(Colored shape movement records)
☆ ☆ ☆ ☆
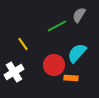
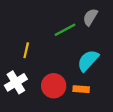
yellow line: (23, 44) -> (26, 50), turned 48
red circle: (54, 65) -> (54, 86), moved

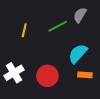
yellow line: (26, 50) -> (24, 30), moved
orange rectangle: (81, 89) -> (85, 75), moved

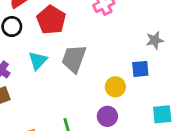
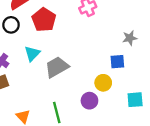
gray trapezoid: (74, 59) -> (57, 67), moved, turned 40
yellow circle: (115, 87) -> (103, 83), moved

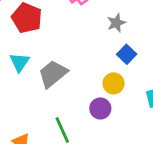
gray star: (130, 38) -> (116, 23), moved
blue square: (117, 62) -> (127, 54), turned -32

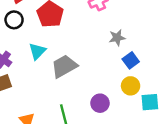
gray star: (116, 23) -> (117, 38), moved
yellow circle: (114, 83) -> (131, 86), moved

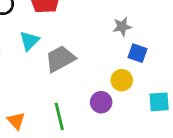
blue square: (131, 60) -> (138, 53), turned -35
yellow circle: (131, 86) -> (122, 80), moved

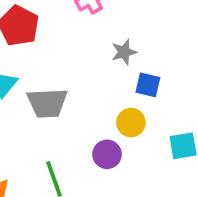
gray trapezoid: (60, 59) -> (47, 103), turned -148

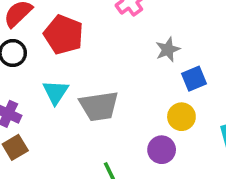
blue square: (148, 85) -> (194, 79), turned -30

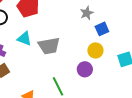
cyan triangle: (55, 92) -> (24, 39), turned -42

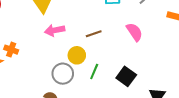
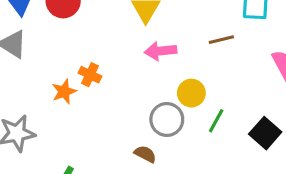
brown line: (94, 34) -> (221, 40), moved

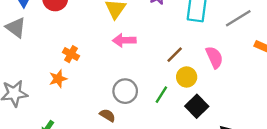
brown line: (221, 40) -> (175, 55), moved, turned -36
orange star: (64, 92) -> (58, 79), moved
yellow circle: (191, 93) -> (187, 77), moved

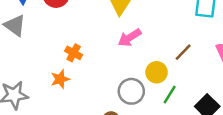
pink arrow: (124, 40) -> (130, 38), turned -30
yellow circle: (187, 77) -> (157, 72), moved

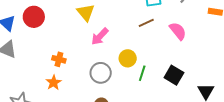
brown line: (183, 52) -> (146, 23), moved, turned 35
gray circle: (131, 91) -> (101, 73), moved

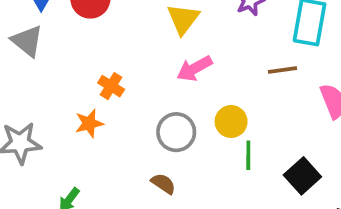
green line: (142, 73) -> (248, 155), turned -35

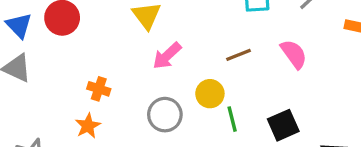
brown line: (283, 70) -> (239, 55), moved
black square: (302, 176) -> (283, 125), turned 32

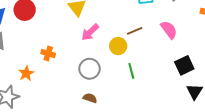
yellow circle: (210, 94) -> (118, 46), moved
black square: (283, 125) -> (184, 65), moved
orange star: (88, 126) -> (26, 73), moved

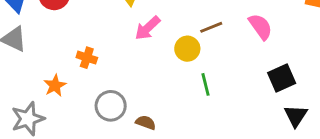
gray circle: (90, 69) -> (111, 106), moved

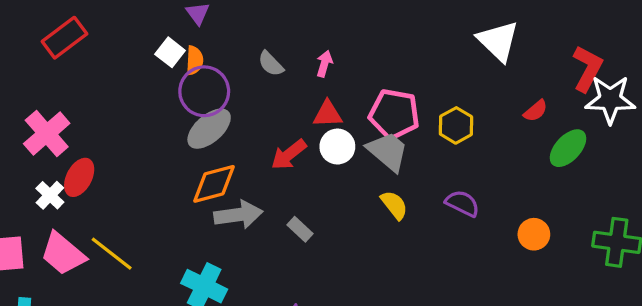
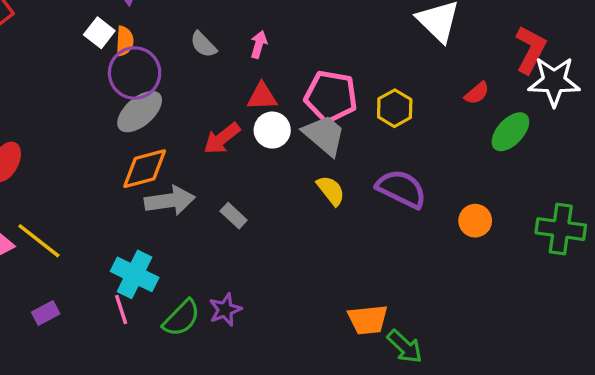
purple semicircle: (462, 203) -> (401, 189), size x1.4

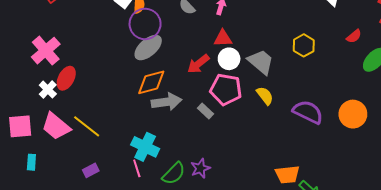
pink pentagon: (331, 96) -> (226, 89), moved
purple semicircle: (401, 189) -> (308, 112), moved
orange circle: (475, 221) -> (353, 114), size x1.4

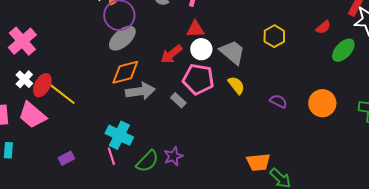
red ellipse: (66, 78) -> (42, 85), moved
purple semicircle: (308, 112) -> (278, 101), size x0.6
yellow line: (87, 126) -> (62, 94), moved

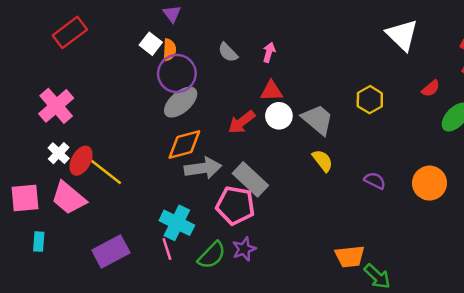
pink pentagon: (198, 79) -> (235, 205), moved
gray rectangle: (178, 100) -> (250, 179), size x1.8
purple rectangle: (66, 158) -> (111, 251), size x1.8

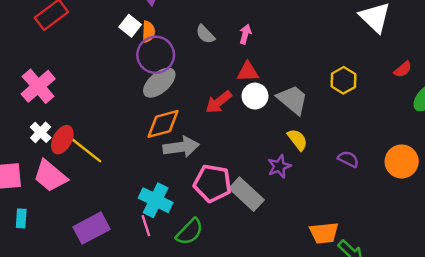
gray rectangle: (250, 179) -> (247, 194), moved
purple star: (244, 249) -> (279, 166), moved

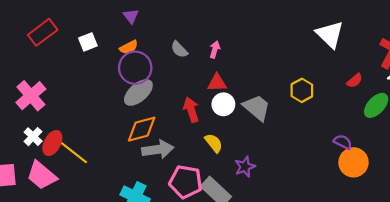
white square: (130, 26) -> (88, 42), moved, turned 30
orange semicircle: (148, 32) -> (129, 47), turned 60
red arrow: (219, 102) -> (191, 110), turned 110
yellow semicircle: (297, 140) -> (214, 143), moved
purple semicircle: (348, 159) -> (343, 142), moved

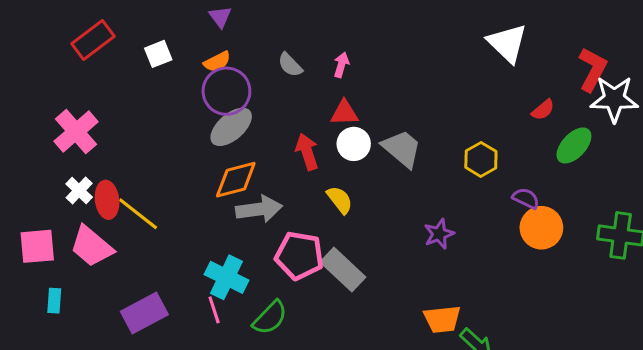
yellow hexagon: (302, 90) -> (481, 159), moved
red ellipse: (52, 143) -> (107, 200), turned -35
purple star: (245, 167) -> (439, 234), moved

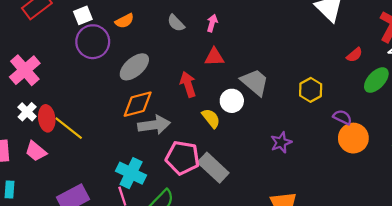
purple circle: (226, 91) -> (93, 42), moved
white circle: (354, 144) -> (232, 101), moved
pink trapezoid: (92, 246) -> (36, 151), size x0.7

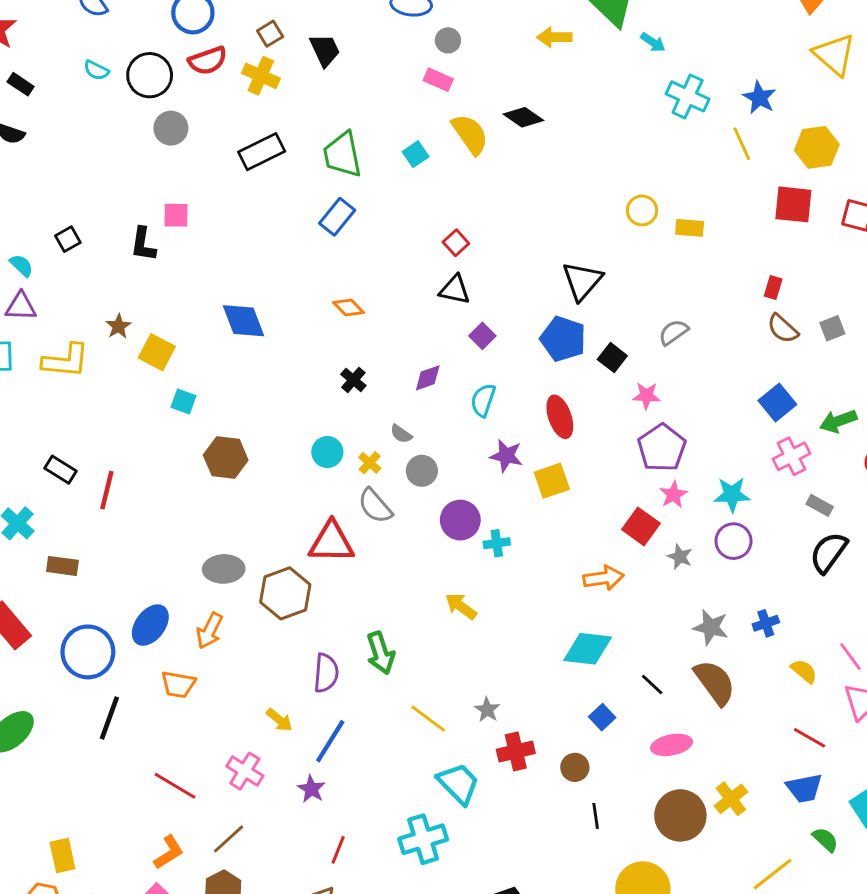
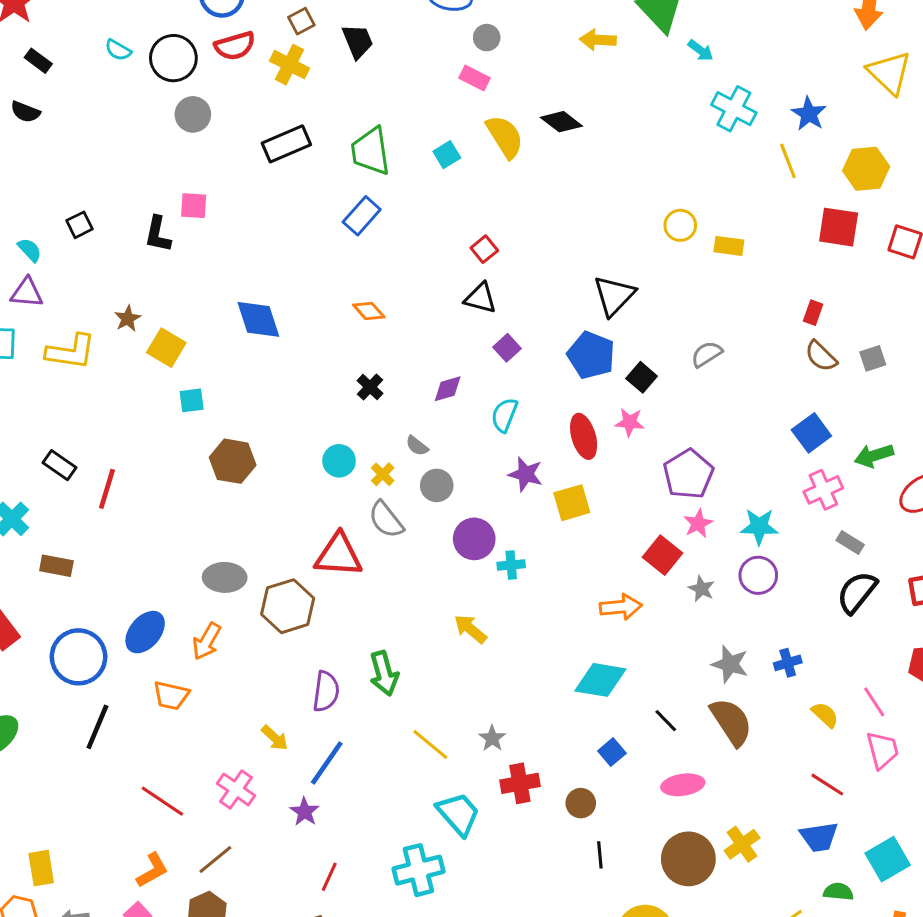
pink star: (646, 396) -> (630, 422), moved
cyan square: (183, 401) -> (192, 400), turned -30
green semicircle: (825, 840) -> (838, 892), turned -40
☆ ☆ ☆ ☆
EXERCISE OBJECTIVE
Among the lines of the data above, find those with the word "trapezoid" and show them.

ANSWER SPACE
gray trapezoid: (74, 59) -> (57, 67), moved, turned 40
gray trapezoid: (60, 59) -> (47, 103), turned -148
pink trapezoid: (92, 246) -> (36, 151), size x0.7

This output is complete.